## SUPPLIED DATA

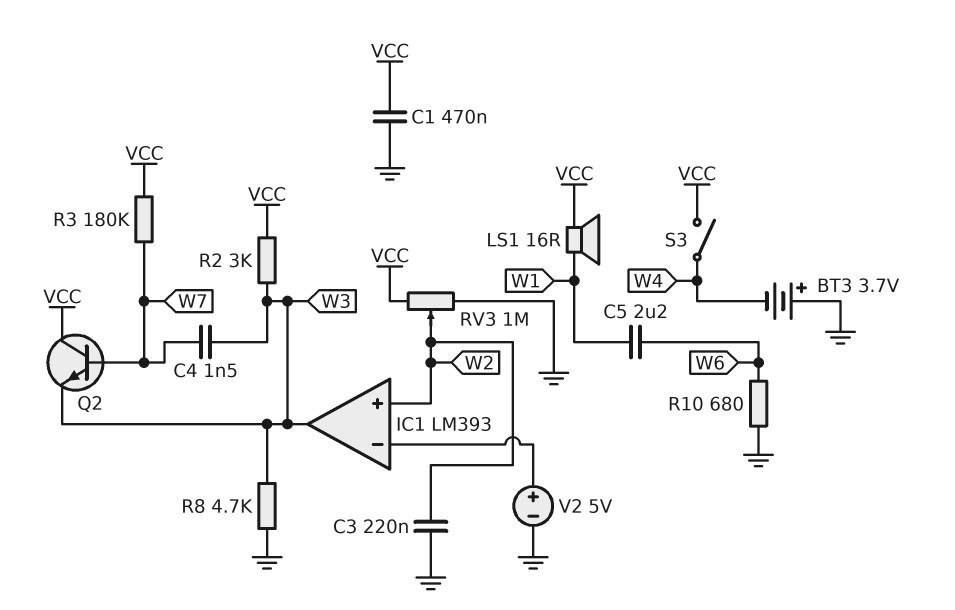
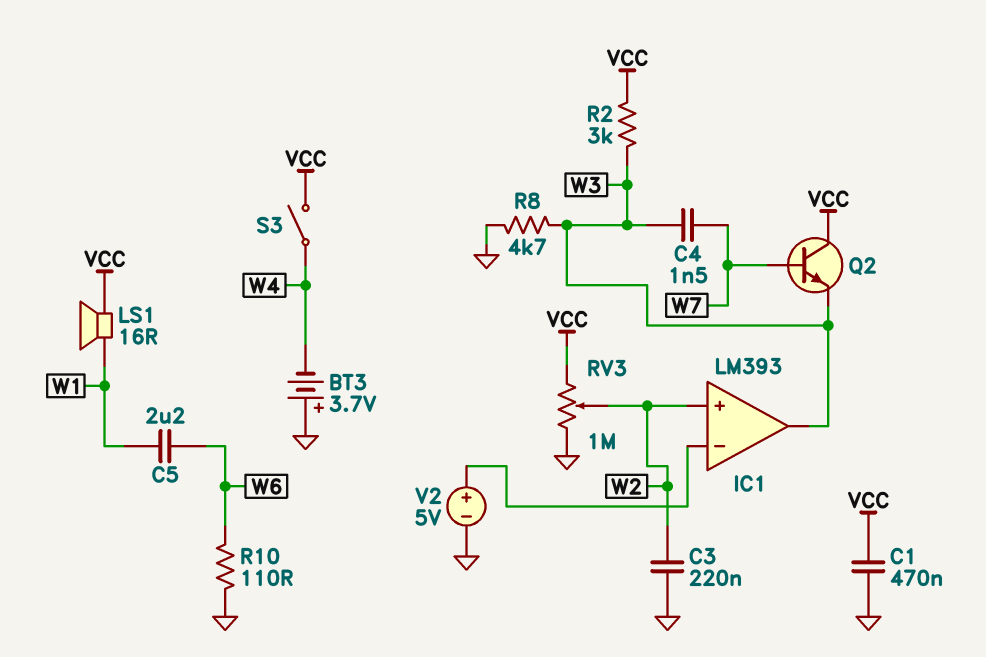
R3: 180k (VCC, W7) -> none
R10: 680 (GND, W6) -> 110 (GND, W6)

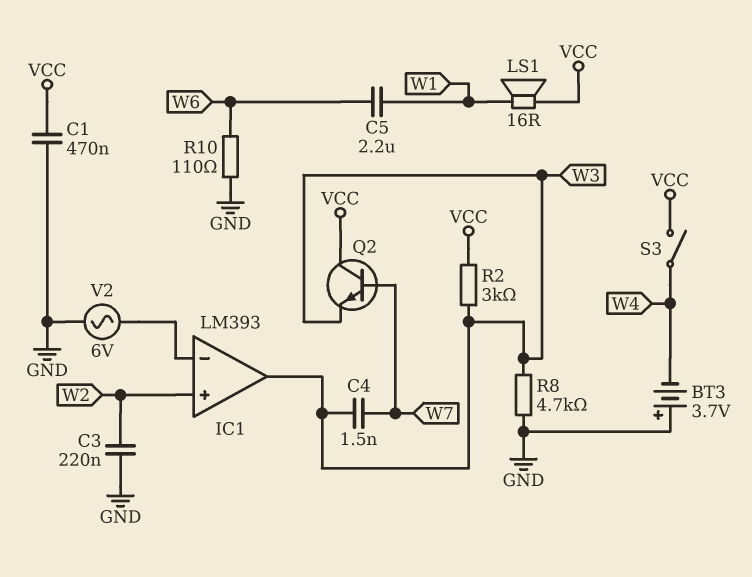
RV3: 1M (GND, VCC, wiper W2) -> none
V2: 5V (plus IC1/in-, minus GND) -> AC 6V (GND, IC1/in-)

---

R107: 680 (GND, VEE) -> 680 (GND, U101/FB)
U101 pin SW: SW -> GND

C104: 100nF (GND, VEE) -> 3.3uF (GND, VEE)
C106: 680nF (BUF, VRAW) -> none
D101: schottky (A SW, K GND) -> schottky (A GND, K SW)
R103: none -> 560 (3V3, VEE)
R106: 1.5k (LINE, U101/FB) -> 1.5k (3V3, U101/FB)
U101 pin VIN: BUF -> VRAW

## INSTRUCTIONS TO FOLLOW
Copy each line from the entries above that has the word "VRAW" in it.

## WRITTEN RESPONSE
C106: 680nF (BUF, VRAW) -> none
U101 pin VIN: BUF -> VRAW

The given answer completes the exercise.